DATA:
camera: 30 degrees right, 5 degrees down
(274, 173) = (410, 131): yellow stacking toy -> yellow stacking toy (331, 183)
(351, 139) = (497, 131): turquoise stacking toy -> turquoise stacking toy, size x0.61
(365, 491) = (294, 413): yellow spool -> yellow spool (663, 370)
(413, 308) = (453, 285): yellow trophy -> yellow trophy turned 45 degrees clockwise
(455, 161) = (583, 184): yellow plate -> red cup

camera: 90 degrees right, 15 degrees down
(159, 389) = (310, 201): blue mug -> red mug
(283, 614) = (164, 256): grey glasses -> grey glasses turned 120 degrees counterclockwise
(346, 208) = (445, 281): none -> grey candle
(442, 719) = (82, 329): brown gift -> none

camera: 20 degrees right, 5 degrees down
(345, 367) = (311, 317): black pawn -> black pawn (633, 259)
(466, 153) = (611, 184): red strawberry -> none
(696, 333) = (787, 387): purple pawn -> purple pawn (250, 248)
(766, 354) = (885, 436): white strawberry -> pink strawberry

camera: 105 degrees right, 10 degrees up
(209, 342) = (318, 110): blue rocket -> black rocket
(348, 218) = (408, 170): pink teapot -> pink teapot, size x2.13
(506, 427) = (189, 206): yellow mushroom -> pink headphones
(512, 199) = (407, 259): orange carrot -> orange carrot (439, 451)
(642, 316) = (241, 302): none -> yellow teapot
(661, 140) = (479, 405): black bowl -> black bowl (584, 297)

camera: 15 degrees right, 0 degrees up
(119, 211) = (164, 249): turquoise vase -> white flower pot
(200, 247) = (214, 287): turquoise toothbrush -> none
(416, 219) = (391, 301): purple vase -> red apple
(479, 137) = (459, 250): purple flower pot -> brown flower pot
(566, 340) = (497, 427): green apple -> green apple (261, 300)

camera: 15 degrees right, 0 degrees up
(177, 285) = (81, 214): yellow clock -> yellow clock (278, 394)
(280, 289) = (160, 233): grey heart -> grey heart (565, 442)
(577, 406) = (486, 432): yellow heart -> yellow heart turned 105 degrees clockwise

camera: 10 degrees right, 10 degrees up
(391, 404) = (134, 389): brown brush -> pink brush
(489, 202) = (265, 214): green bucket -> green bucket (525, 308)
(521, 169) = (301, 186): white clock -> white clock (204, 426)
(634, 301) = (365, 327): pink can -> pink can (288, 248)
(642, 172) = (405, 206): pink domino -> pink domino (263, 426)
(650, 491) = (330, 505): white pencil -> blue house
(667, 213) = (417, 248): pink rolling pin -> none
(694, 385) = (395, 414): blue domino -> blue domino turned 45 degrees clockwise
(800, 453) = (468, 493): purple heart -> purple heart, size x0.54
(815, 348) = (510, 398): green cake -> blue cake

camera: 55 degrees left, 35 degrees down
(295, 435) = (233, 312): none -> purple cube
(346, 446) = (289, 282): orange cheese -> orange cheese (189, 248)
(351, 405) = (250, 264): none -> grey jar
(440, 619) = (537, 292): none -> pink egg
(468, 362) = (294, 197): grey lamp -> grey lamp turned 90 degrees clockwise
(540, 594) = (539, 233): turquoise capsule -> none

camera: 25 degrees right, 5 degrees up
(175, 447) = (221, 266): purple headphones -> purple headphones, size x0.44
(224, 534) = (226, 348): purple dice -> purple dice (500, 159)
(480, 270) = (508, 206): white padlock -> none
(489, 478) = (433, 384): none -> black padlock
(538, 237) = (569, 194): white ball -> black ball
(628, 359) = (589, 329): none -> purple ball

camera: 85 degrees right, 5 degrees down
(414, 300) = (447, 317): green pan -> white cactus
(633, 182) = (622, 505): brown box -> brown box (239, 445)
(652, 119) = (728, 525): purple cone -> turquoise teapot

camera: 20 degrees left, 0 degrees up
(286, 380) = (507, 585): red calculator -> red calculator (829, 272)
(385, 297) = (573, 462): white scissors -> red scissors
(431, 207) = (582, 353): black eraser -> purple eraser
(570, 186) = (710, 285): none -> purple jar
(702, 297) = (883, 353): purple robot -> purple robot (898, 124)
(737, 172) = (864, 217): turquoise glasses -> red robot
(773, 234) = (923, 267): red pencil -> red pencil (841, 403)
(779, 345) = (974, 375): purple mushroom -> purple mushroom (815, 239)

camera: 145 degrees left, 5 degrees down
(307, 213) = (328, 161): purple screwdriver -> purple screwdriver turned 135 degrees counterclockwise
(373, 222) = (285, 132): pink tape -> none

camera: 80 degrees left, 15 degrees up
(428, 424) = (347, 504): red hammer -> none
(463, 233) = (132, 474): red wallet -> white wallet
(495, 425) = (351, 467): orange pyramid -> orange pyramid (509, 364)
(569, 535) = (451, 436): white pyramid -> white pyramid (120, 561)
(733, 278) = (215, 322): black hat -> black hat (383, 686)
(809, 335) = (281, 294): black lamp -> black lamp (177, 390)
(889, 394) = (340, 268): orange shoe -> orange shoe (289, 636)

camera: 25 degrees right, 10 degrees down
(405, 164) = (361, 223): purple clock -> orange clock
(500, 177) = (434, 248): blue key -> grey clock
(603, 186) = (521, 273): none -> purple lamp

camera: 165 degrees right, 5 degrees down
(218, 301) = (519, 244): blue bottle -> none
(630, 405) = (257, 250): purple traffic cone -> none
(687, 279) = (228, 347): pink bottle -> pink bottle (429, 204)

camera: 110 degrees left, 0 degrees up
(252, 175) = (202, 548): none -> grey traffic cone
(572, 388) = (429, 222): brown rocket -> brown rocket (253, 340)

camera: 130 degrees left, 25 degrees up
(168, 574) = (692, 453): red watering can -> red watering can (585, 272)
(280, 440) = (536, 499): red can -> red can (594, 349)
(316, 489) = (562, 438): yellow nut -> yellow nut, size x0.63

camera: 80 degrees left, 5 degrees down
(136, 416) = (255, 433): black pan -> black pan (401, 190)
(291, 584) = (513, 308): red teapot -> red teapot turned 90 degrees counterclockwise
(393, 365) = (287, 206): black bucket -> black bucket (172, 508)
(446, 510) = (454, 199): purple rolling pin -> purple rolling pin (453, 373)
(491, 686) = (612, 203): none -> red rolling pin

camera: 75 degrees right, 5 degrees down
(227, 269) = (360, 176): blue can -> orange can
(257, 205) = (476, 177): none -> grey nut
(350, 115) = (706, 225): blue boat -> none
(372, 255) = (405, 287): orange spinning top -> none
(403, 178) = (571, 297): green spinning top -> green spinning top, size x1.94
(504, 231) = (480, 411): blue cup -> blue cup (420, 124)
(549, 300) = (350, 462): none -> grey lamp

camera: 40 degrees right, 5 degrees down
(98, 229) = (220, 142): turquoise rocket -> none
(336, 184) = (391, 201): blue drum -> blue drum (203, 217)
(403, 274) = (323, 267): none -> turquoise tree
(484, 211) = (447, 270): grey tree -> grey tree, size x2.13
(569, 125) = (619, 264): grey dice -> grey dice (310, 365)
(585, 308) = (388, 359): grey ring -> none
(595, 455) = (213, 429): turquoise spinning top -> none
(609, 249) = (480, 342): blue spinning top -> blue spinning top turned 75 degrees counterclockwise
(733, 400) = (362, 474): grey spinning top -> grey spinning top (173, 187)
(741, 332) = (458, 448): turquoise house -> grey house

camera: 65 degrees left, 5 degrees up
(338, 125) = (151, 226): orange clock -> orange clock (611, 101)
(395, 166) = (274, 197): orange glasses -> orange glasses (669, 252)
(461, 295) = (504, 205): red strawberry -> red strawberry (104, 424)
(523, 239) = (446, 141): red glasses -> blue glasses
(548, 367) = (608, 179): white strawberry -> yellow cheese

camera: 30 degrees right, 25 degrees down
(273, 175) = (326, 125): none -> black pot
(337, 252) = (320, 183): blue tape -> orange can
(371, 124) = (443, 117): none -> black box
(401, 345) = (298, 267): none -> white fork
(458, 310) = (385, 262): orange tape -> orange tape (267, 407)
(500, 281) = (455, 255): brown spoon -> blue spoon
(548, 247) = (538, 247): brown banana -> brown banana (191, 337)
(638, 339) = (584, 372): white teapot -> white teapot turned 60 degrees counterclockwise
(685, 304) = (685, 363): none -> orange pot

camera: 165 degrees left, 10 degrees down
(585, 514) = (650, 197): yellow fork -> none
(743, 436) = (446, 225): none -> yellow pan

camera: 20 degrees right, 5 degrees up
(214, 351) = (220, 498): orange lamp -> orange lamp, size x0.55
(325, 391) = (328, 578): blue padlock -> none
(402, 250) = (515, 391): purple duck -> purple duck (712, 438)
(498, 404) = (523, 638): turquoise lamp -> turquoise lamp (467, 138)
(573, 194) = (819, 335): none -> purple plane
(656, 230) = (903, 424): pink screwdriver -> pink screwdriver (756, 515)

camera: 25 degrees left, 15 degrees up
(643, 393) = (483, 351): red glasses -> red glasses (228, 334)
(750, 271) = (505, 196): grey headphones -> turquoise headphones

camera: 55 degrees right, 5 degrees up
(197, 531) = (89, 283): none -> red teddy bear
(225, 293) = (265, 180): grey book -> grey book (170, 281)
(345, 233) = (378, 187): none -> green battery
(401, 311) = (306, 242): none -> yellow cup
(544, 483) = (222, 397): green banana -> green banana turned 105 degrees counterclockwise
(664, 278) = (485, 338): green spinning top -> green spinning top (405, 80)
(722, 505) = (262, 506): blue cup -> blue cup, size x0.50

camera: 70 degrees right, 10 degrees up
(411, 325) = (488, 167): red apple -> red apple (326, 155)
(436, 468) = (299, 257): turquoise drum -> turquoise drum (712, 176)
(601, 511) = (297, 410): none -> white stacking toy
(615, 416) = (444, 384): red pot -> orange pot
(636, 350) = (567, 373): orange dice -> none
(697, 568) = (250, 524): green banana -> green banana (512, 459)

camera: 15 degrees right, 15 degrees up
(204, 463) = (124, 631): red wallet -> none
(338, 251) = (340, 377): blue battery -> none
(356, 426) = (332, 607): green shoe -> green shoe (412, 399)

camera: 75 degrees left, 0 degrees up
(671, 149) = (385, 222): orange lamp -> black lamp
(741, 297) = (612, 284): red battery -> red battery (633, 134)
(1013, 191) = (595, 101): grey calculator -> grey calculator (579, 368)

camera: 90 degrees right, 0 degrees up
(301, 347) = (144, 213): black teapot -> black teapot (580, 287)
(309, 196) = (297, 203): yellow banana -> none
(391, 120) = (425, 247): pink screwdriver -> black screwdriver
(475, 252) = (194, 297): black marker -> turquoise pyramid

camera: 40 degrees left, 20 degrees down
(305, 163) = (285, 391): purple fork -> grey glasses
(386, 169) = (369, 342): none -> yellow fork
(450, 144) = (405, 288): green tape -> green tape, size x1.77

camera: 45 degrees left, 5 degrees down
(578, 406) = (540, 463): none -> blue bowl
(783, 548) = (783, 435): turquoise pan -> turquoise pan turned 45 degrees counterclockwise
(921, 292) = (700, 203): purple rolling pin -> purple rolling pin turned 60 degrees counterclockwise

EXERCISE BRIEF: Return the lines exactly as they stand, please. Start at the top of the material and finish with the line where "(413, 308) = (453, 285): yellow" appears.

ANSWER SPACE:
camera: 30 degrees right, 5 degrees down
(274, 173) = (410, 131): yellow stacking toy -> yellow stacking toy (331, 183)
(351, 139) = (497, 131): turquoise stacking toy -> turquoise stacking toy, size x0.61
(365, 491) = (294, 413): yellow spool -> yellow spool (663, 370)
(413, 308) = (453, 285): yellow trophy -> yellow trophy turned 45 degrees clockwise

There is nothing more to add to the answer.